[Your task] Pick up at the line with "white carton: 0 -> 2". Write it out exactly, along with each later line through the end of the data, and nothing more.
╭─ Material supplied
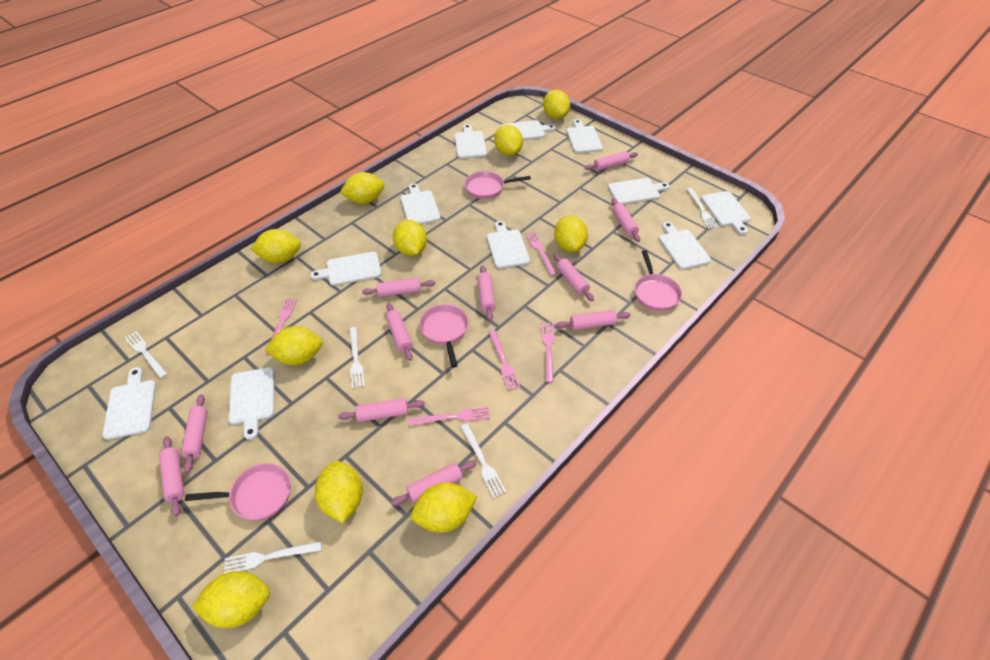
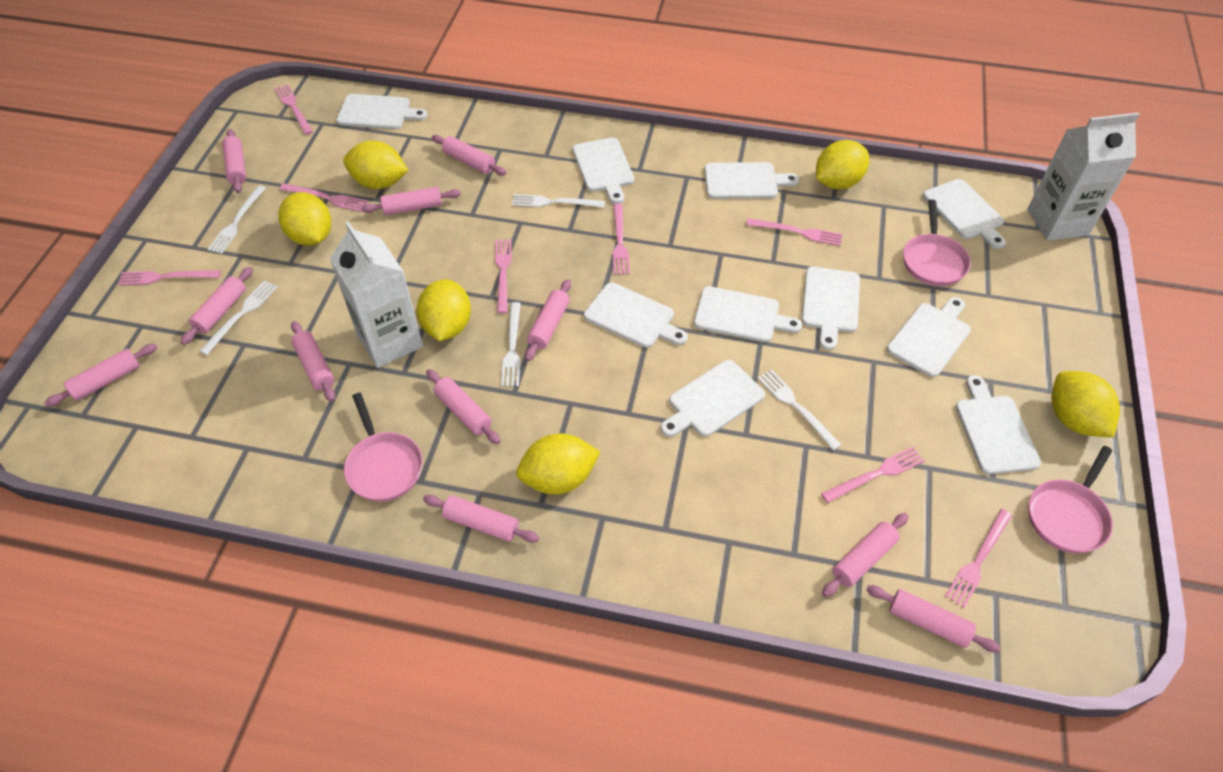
pink fork: 5 -> 8
pink pan: 4 -> 3
white carton: 0 -> 2
white cutting board: 11 -> 10
yellow lemon: 10 -> 6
╰─
[Task solution]
white carton: 0 -> 2
white cutting board: 11 -> 10
yellow lemon: 10 -> 6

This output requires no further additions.